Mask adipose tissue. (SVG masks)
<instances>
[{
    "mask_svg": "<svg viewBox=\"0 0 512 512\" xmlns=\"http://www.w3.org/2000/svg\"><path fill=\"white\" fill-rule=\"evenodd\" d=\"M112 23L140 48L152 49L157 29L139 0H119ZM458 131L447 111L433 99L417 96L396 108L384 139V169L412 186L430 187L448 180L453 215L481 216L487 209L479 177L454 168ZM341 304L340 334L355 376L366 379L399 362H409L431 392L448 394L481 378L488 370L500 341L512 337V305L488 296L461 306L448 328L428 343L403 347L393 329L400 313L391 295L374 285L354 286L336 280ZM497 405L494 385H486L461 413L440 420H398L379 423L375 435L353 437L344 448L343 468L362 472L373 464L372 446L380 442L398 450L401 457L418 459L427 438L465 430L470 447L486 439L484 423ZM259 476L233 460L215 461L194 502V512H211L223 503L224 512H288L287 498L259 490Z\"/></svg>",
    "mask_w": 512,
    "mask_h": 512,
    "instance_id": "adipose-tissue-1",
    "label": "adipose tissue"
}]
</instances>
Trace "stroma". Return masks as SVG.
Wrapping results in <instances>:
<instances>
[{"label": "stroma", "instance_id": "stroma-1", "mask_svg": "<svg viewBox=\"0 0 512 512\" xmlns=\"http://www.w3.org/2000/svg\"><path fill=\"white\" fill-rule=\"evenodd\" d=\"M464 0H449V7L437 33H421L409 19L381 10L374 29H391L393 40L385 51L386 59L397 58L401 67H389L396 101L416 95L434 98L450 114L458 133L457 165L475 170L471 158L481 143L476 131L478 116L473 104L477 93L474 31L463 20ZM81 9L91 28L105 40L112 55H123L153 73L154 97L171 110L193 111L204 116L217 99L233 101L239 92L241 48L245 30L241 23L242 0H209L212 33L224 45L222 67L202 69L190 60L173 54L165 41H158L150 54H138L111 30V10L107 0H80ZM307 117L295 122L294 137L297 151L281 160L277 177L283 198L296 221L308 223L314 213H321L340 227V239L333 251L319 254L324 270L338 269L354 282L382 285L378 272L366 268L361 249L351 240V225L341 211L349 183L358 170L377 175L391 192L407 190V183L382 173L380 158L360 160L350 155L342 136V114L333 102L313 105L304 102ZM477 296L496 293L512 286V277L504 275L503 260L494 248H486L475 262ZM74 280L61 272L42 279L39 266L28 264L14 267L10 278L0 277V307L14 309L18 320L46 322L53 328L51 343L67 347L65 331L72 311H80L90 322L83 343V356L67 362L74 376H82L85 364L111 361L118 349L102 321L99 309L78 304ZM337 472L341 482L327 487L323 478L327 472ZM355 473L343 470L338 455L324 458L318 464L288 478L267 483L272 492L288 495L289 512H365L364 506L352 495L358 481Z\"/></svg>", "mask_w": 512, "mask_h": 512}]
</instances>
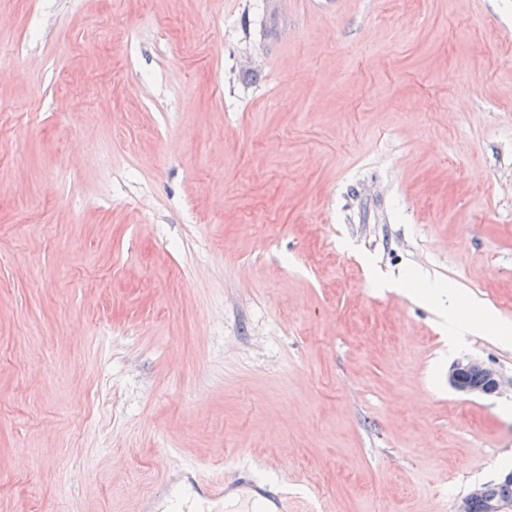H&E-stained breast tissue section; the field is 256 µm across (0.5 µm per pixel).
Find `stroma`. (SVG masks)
I'll list each match as a JSON object with an SVG mask.
<instances>
[{"mask_svg": "<svg viewBox=\"0 0 512 512\" xmlns=\"http://www.w3.org/2000/svg\"><path fill=\"white\" fill-rule=\"evenodd\" d=\"M512 0H0V512H455L512 392ZM442 294L448 296V306L444 307V315L448 319V329L453 334L510 336V327L497 321L481 302L477 300L460 302L451 288H448V292L444 290ZM475 372H482L485 375L487 384L484 388H475L485 385L484 377ZM469 374V381L475 387L468 383ZM448 383L455 390L466 394H499L504 388L501 374L487 367L482 361L468 358L453 363L448 372ZM206 496L223 500L230 494H236L242 504H251L258 500L264 504V512H290L288 495L283 491H272L255 481L249 469L240 468L236 477L215 485L203 486Z\"/></svg>", "mask_w": 512, "mask_h": 512, "instance_id": "obj_1", "label": "stroma"}]
</instances>
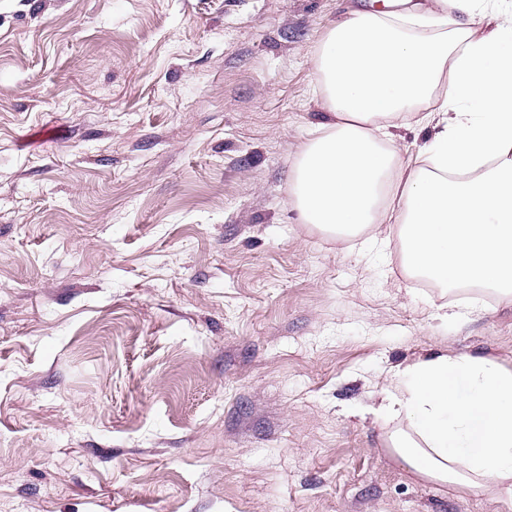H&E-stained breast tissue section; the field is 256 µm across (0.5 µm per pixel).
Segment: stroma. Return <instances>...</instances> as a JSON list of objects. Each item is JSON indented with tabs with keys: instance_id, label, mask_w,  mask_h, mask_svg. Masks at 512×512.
I'll return each mask as SVG.
<instances>
[{
	"instance_id": "35a3bbf8",
	"label": "stroma",
	"mask_w": 512,
	"mask_h": 512,
	"mask_svg": "<svg viewBox=\"0 0 512 512\" xmlns=\"http://www.w3.org/2000/svg\"><path fill=\"white\" fill-rule=\"evenodd\" d=\"M352 2L0 0V512H512L378 411L420 357L512 369V298L444 320L290 204Z\"/></svg>"
}]
</instances>
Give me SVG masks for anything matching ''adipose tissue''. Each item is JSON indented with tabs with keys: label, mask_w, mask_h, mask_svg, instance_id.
Returning <instances> with one entry per match:
<instances>
[{
	"label": "adipose tissue",
	"mask_w": 512,
	"mask_h": 512,
	"mask_svg": "<svg viewBox=\"0 0 512 512\" xmlns=\"http://www.w3.org/2000/svg\"><path fill=\"white\" fill-rule=\"evenodd\" d=\"M351 5L312 60L324 123L290 188L303 223L377 240L395 223L405 274L512 297V20L493 0ZM437 124L414 155L396 132ZM385 409L412 429L389 445L407 471L512 493V370L490 357L420 358Z\"/></svg>",
	"instance_id": "1"
}]
</instances>
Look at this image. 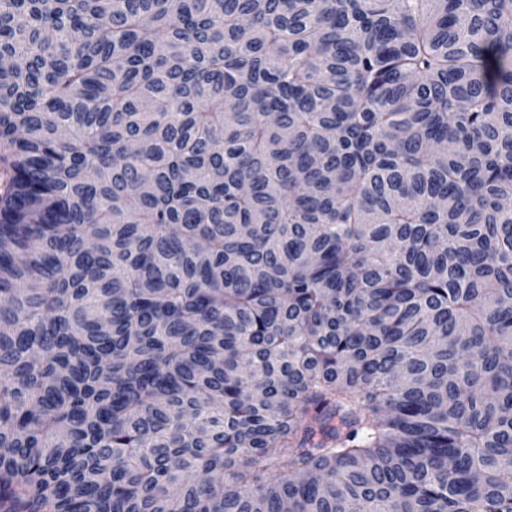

※ ※ ※

## TASK GOAL
Copy the data exactly. Any picture it contains is to be omitted.

## SOLUTION TO THE EXERCISE
Mask adipose tissue. (SVG masks)
<instances>
[{
    "mask_svg": "<svg viewBox=\"0 0 512 512\" xmlns=\"http://www.w3.org/2000/svg\"><path fill=\"white\" fill-rule=\"evenodd\" d=\"M112 23L140 48L152 49L157 29L139 0H119ZM458 131L447 111L433 99L417 96L396 108L384 139V169L412 186L430 187L448 180L453 215L481 216L487 209L479 177L454 168ZM341 304L340 334L355 376L366 379L399 362H409L431 392L448 394L481 378L488 370L500 341L512 337V305L488 296L461 306L448 328L428 343L403 347L393 329L400 313L391 295L374 285L354 286L336 280ZM497 405L494 385H486L461 413L440 420H398L379 423L375 435L353 437L344 448L343 468L362 472L373 464L372 446L380 442L398 450L401 457L418 459L427 438L465 430L470 447L486 439L484 423ZM259 476L233 460L215 461L194 502V512H211L223 503L224 512H288L287 498L259 490Z\"/></svg>",
    "mask_w": 512,
    "mask_h": 512,
    "instance_id": "adipose-tissue-1",
    "label": "adipose tissue"
}]
</instances>
Trace "stroma". Return masks as SVG.
Wrapping results in <instances>:
<instances>
[{"label": "stroma", "instance_id": "stroma-1", "mask_svg": "<svg viewBox=\"0 0 512 512\" xmlns=\"http://www.w3.org/2000/svg\"><path fill=\"white\" fill-rule=\"evenodd\" d=\"M464 0H449V7L437 33H421L409 19L381 10L374 29H391L393 40L385 51L386 59L397 58L401 67H389L396 101L416 95L434 98L450 114L458 133L457 165L475 170L471 158L481 143L476 131L478 116L473 104L477 93L474 31L463 20ZM81 9L91 28L105 40L112 55H123L153 73L154 97L171 110L193 111L204 116L217 99L233 101L239 92L241 48L245 30L241 23L242 0H209L212 33L224 45L222 67L202 69L190 60L173 54L165 41H158L150 54H138L111 30V10L107 0H80ZM307 117L295 122L294 137L297 151L281 160L277 177L283 198L296 221L308 223L314 213H321L340 227V239L333 251L319 254L324 270L338 269L354 282L382 285L378 272L366 268L361 249L351 240V225L341 211L349 183L358 170L377 175L391 192L407 190V183L382 173L380 158L360 160L350 155L342 136V114L333 102L313 105L304 102ZM477 296L496 293L512 286V277L504 275L503 260L494 248H486L475 262ZM74 280L61 272L42 279L39 266L28 264L14 267L10 278L0 277V307L14 309L18 320L46 322L53 328L51 343L67 347L65 331L72 311H80L90 322L83 343V356L67 362L74 376H82L85 364L111 361L118 349L102 321L99 309L78 304ZM337 472L341 482L327 487L323 478L327 472ZM355 473L343 470L338 455L324 458L318 464L288 478L267 483L272 492L288 495L289 512H365L364 506L352 495L358 481Z\"/></svg>", "mask_w": 512, "mask_h": 512}]
</instances>
H&E-stained breast tissue section; the field is 256 µm across (0.5 µm per pixel).
Find `stroma`. (SVG masks)
I'll list each match as a JSON object with an SVG mask.
<instances>
[{"mask_svg": "<svg viewBox=\"0 0 512 512\" xmlns=\"http://www.w3.org/2000/svg\"><path fill=\"white\" fill-rule=\"evenodd\" d=\"M512 0H0V512H455L512 392ZM442 294L448 296V306L444 307V315L448 319V329L453 334L510 336V327L497 321L481 302L477 300L460 302L451 288H448V292L444 290ZM475 372H482L485 375L487 384L484 388H475L485 385L484 377ZM469 374V381L475 387L468 383ZM448 383L455 390L466 394H499L504 388L501 374L487 367L482 361L468 358L453 363L448 372ZM206 496L223 500L230 494H236L242 504H251L258 500L264 504V512H290L288 495L283 491H272L255 481L249 469L240 468L236 477L215 485L203 486Z\"/></svg>", "mask_w": 512, "mask_h": 512, "instance_id": "obj_1", "label": "stroma"}]
</instances>
H&E-stained breast tissue section; the field is 256 µm across (0.5 µm per pixel).
Segment: stroma. Return <instances>...</instances> as a JSON list of objects. Each item is JSON indented with tabs with keys: instance_id, label, mask_w,  mask_h, mask_svg. Masks at 512×512.
I'll return each mask as SVG.
<instances>
[{
	"instance_id": "35a3bbf8",
	"label": "stroma",
	"mask_w": 512,
	"mask_h": 512,
	"mask_svg": "<svg viewBox=\"0 0 512 512\" xmlns=\"http://www.w3.org/2000/svg\"><path fill=\"white\" fill-rule=\"evenodd\" d=\"M352 2L0 0V512H512L378 411L420 357L512 369V298L444 320L290 204Z\"/></svg>"
}]
</instances>
Give me SVG masks for anything matching ''adipose tissue''. Each item is JSON indented with tabs with keys: label, mask_w, mask_h, mask_svg, instance_id.
Returning <instances> with one entry per match:
<instances>
[{
	"label": "adipose tissue",
	"mask_w": 512,
	"mask_h": 512,
	"mask_svg": "<svg viewBox=\"0 0 512 512\" xmlns=\"http://www.w3.org/2000/svg\"><path fill=\"white\" fill-rule=\"evenodd\" d=\"M351 5L312 60L324 123L290 188L303 223L377 240L395 223L405 274L512 297V20L493 0ZM437 124L414 155L396 132ZM385 409L412 429L389 445L407 471L512 493V370L490 357L420 358Z\"/></svg>",
	"instance_id": "1"
}]
</instances>
Look at this image. 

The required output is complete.